• **TASK INSTRUCTIONS**
Lines in which "toothbrush" appears should be pulled from the data below.

• **EXTRACTED RECORDS**

+---+

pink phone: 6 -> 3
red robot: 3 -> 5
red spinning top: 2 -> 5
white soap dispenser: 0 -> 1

+---+

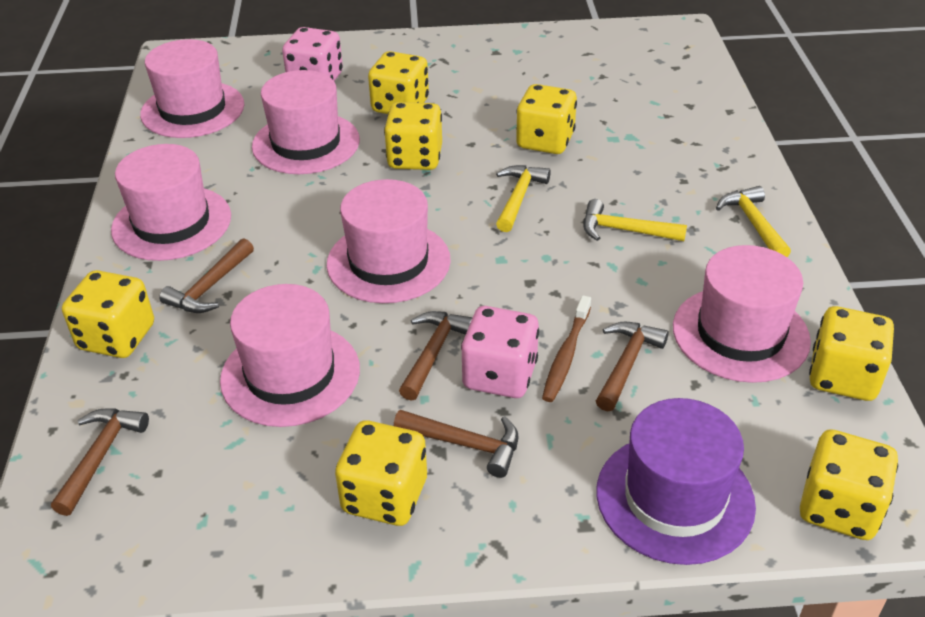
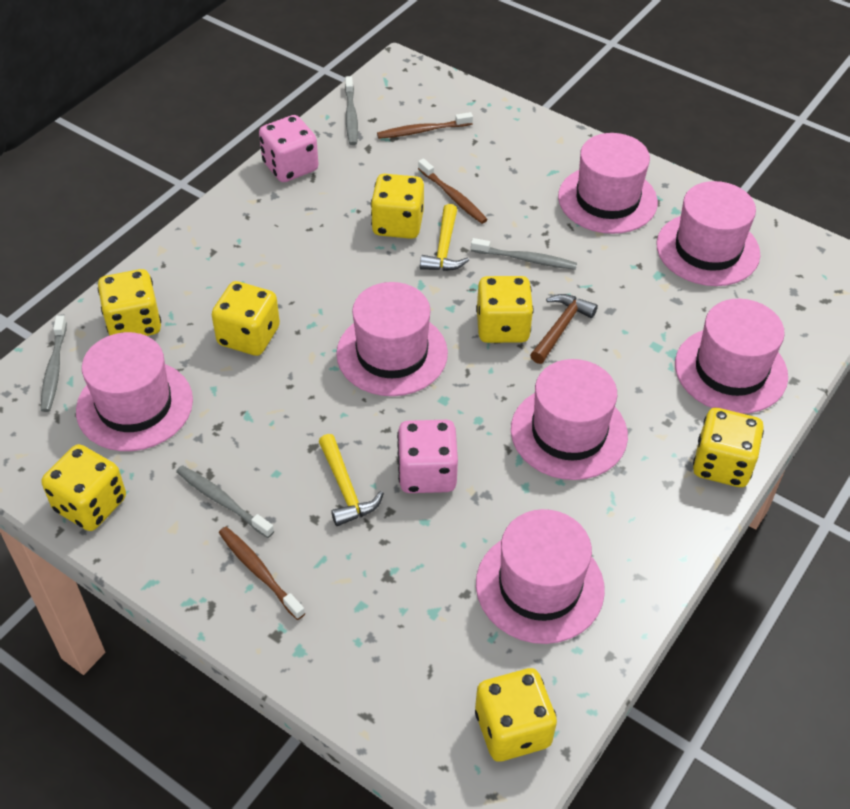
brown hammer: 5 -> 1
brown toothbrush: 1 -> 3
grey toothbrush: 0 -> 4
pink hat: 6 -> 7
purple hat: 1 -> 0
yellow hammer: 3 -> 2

+---+

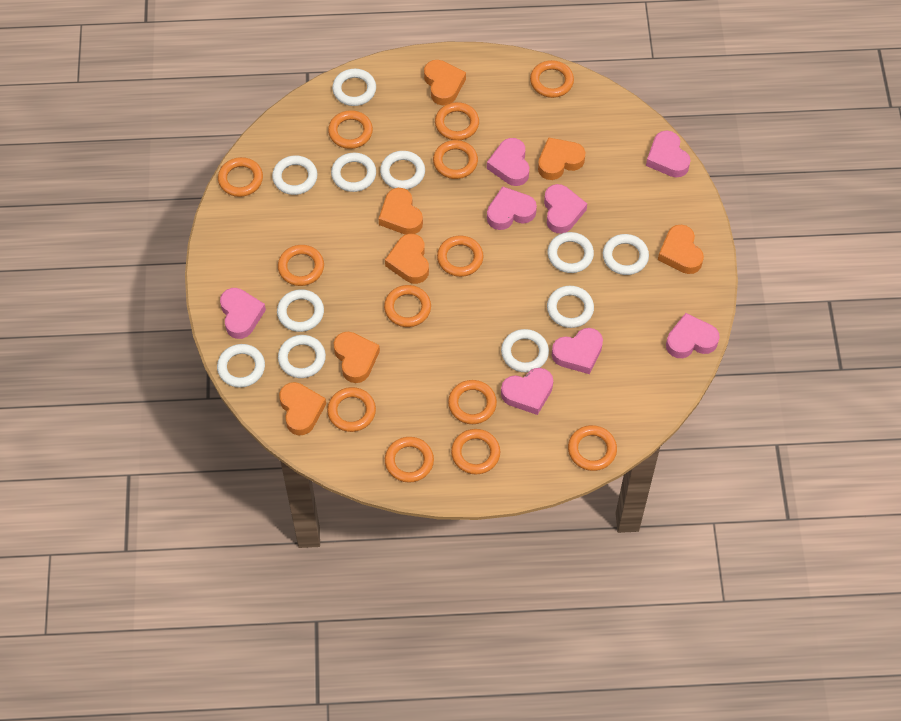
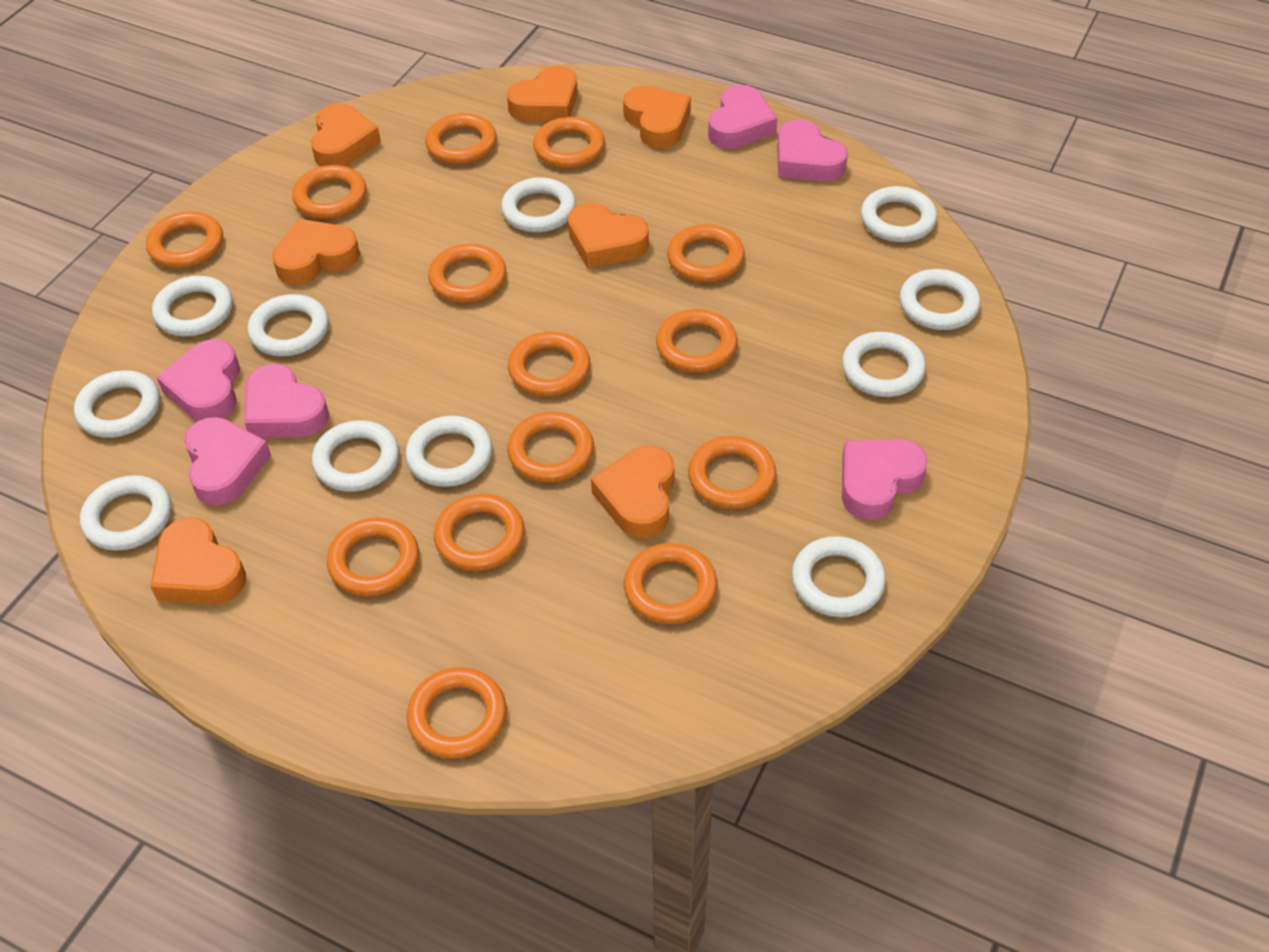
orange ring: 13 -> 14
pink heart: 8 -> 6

+---+

• **FINISHED EXERCISE**
brown toothbrush: 1 -> 3
grey toothbrush: 0 -> 4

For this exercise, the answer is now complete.